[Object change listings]
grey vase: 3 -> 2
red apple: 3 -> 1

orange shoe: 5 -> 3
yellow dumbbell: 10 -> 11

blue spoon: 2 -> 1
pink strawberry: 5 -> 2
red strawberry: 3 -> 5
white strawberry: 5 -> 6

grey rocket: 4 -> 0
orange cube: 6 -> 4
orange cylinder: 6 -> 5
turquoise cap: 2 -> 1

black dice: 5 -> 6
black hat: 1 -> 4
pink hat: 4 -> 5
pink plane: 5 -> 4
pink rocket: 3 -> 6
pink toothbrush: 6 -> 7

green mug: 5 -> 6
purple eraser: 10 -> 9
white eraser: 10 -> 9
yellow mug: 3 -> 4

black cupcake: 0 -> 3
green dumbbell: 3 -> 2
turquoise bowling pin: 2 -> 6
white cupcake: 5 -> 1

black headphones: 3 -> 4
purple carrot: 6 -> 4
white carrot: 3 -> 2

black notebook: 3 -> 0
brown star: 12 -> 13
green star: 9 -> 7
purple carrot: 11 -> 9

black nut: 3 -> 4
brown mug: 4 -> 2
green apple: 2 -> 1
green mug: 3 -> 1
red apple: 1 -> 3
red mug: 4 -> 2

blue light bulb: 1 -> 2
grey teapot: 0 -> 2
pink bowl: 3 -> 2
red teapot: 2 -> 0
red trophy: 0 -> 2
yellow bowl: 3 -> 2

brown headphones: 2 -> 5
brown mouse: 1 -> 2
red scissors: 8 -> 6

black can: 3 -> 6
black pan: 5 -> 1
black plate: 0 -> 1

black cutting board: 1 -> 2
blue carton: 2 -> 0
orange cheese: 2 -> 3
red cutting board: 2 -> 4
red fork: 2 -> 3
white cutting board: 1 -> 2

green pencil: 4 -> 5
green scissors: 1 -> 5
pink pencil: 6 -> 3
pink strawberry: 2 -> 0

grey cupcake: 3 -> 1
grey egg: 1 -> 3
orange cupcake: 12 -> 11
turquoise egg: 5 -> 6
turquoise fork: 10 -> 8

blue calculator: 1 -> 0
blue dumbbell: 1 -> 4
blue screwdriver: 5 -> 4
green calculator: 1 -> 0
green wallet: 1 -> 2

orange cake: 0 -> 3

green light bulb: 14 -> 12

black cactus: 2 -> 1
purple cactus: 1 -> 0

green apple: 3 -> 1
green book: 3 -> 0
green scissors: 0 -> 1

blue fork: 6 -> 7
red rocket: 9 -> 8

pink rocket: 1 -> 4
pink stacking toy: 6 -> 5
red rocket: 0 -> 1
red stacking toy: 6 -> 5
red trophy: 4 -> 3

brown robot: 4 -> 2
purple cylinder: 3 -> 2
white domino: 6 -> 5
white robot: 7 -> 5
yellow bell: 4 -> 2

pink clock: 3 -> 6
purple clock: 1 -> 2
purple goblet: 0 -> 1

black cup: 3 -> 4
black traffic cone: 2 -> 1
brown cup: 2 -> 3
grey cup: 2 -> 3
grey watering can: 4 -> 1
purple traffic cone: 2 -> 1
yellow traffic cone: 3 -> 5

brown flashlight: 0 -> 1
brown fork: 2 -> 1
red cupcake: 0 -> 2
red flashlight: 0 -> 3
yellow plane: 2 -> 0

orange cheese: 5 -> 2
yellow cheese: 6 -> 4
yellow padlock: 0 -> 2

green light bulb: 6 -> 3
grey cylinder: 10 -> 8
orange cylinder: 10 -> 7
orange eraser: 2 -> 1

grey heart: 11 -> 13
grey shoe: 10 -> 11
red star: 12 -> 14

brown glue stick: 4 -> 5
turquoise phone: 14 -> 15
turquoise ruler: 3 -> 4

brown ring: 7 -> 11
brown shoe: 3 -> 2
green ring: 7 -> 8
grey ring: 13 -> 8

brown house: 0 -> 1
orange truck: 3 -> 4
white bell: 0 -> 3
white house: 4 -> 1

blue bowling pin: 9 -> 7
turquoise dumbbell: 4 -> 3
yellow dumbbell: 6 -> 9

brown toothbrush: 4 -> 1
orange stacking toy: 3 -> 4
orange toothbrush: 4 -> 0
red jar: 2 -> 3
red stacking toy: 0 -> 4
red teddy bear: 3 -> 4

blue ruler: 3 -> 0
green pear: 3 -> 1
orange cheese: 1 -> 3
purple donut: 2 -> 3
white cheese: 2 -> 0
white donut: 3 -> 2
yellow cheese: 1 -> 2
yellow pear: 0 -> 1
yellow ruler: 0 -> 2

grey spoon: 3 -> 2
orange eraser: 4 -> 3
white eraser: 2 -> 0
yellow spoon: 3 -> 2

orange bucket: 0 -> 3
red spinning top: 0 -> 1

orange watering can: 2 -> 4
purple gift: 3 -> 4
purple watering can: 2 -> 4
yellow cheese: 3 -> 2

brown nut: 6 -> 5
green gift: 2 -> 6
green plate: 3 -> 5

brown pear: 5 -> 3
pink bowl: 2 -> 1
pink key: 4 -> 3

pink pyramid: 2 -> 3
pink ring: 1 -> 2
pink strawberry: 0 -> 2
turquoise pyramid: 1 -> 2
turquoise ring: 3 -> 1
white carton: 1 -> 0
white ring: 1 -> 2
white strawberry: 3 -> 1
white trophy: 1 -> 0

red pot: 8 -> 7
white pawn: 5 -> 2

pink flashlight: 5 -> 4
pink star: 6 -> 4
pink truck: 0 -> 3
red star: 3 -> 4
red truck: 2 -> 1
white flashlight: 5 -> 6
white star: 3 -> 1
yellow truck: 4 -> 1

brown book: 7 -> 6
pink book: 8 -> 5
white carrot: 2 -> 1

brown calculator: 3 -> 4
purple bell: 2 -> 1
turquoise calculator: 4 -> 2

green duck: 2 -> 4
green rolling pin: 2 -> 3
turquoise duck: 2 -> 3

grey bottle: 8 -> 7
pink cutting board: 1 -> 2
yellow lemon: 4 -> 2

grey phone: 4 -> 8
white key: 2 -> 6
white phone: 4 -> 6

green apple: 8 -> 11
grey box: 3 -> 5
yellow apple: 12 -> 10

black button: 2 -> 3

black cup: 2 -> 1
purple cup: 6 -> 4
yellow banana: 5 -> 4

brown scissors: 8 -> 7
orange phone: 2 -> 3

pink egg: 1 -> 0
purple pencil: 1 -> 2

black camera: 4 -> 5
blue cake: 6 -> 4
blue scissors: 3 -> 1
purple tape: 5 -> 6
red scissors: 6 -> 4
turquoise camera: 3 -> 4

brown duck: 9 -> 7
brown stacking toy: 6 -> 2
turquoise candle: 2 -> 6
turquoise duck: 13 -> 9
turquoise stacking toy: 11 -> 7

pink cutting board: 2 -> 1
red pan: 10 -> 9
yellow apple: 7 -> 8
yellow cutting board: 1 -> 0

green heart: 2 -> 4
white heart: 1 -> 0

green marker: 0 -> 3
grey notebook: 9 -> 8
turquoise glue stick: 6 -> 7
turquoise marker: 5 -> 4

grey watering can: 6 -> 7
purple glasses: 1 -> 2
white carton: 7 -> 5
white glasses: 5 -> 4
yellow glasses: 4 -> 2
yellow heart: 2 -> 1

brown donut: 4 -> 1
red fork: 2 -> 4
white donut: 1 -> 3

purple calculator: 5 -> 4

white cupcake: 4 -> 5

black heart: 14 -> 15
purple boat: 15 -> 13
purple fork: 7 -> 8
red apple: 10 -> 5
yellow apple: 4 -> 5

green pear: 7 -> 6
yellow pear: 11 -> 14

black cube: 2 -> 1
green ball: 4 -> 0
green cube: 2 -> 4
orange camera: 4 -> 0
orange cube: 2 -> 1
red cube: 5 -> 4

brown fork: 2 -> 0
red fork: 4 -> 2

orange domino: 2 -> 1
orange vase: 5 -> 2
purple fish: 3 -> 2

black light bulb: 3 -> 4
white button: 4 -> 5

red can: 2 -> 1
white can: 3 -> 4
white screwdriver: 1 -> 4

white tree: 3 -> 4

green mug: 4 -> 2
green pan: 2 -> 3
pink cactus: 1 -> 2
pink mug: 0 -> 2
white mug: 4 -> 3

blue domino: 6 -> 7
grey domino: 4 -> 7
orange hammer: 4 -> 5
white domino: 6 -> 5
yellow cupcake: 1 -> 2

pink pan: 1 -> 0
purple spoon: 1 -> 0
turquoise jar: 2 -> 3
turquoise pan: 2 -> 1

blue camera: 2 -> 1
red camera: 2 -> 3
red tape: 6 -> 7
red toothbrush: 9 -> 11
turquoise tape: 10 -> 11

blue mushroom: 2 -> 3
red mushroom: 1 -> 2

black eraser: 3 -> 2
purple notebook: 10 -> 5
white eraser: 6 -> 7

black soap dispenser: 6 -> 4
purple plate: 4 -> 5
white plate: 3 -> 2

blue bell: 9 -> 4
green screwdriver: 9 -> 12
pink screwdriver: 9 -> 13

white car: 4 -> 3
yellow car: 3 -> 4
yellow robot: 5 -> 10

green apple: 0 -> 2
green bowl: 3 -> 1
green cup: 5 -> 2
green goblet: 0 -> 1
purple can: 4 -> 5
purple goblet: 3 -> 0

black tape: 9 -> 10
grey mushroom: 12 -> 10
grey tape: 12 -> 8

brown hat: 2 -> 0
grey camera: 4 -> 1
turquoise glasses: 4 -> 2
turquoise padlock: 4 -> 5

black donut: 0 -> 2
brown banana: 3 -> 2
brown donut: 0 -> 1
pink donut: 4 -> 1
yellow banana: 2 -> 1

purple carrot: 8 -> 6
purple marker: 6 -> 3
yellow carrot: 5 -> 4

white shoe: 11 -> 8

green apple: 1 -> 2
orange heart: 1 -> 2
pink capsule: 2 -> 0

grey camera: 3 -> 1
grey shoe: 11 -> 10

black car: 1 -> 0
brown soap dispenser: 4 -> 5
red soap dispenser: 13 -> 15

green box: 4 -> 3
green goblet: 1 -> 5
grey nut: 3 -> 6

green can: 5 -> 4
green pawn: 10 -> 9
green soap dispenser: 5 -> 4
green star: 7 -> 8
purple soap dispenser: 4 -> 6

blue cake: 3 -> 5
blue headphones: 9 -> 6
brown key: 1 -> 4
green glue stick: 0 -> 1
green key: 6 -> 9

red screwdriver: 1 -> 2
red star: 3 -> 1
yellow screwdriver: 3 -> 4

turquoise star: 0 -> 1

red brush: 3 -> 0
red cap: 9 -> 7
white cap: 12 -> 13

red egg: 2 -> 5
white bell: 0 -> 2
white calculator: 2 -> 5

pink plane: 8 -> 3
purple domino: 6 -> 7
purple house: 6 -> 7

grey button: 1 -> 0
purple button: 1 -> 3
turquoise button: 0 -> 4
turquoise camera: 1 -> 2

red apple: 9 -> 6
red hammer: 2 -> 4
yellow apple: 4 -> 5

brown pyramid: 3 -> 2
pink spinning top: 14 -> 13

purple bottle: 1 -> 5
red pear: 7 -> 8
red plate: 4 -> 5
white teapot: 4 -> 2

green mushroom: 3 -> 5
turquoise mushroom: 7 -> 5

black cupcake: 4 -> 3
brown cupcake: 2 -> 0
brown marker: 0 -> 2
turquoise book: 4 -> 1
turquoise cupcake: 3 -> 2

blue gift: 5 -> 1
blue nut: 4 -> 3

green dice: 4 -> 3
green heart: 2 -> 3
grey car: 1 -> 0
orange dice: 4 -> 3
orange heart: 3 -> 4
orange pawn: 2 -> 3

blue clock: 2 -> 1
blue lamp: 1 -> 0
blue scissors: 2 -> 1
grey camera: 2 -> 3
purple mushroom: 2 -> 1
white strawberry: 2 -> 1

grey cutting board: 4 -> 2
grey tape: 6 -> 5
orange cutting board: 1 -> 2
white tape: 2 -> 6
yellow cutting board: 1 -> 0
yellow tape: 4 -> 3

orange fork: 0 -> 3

Exercise objective:
Give back the entries above exactly as they are, from their first line through the line that contains "purple cactus: 1 -> 0", both included, with nothing else.

Final answer:
grey vase: 3 -> 2
red apple: 3 -> 1

orange shoe: 5 -> 3
yellow dumbbell: 10 -> 11

blue spoon: 2 -> 1
pink strawberry: 5 -> 2
red strawberry: 3 -> 5
white strawberry: 5 -> 6

grey rocket: 4 -> 0
orange cube: 6 -> 4
orange cylinder: 6 -> 5
turquoise cap: 2 -> 1

black dice: 5 -> 6
black hat: 1 -> 4
pink hat: 4 -> 5
pink plane: 5 -> 4
pink rocket: 3 -> 6
pink toothbrush: 6 -> 7

green mug: 5 -> 6
purple eraser: 10 -> 9
white eraser: 10 -> 9
yellow mug: 3 -> 4

black cupcake: 0 -> 3
green dumbbell: 3 -> 2
turquoise bowling pin: 2 -> 6
white cupcake: 5 -> 1

black headphones: 3 -> 4
purple carrot: 6 -> 4
white carrot: 3 -> 2

black notebook: 3 -> 0
brown star: 12 -> 13
green star: 9 -> 7
purple carrot: 11 -> 9

black nut: 3 -> 4
brown mug: 4 -> 2
green apple: 2 -> 1
green mug: 3 -> 1
red apple: 1 -> 3
red mug: 4 -> 2

blue light bulb: 1 -> 2
grey teapot: 0 -> 2
pink bowl: 3 -> 2
red teapot: 2 -> 0
red trophy: 0 -> 2
yellow bowl: 3 -> 2

brown headphones: 2 -> 5
brown mouse: 1 -> 2
red scissors: 8 -> 6

black can: 3 -> 6
black pan: 5 -> 1
black plate: 0 -> 1

black cutting board: 1 -> 2
blue carton: 2 -> 0
orange cheese: 2 -> 3
red cutting board: 2 -> 4
red fork: 2 -> 3
white cutting board: 1 -> 2

green pencil: 4 -> 5
green scissors: 1 -> 5
pink pencil: 6 -> 3
pink strawberry: 2 -> 0

grey cupcake: 3 -> 1
grey egg: 1 -> 3
orange cupcake: 12 -> 11
turquoise egg: 5 -> 6
turquoise fork: 10 -> 8

blue calculator: 1 -> 0
blue dumbbell: 1 -> 4
blue screwdriver: 5 -> 4
green calculator: 1 -> 0
green wallet: 1 -> 2

orange cake: 0 -> 3

green light bulb: 14 -> 12

black cactus: 2 -> 1
purple cactus: 1 -> 0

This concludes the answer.